--- Records for this task ---

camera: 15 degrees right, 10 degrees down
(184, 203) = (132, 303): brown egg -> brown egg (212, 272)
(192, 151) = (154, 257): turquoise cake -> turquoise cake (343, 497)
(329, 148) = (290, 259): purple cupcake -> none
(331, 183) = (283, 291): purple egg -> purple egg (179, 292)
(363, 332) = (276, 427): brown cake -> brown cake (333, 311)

---
--- Records for this task ---

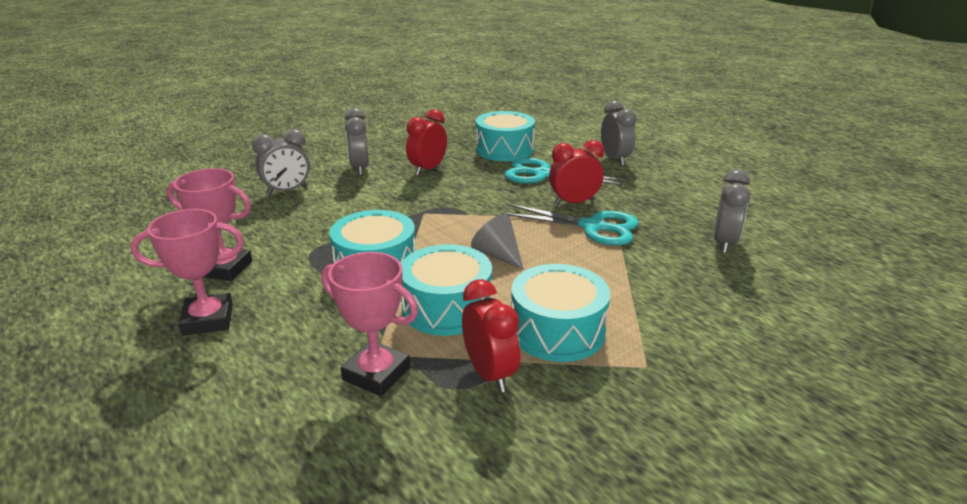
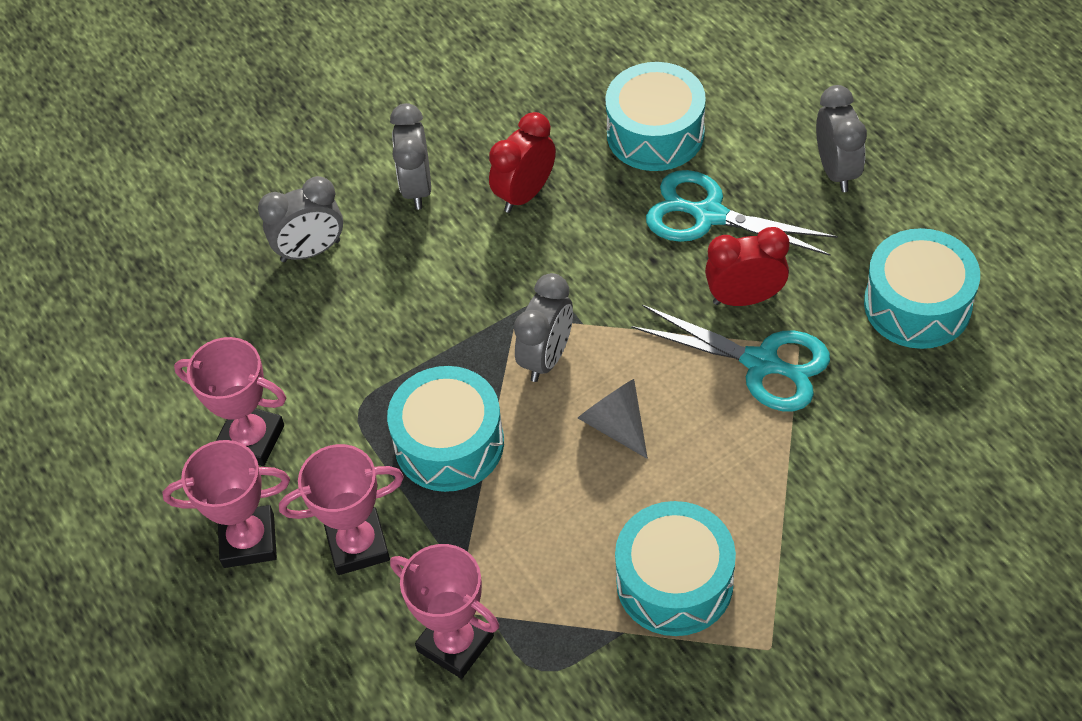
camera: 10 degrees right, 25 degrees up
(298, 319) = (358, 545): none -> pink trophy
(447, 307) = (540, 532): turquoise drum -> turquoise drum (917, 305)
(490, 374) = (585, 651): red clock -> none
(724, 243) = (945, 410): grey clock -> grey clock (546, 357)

---

Your objective
Within the material above, extract exactly the lines that start at the line containing "(298, 319) = (358, 545): none -> pink trophy" and stop after the line containing "(724, 243) = (945, 410): grey", and only those.

Task result
(298, 319) = (358, 545): none -> pink trophy
(447, 307) = (540, 532): turquoise drum -> turquoise drum (917, 305)
(490, 374) = (585, 651): red clock -> none
(724, 243) = (945, 410): grey clock -> grey clock (546, 357)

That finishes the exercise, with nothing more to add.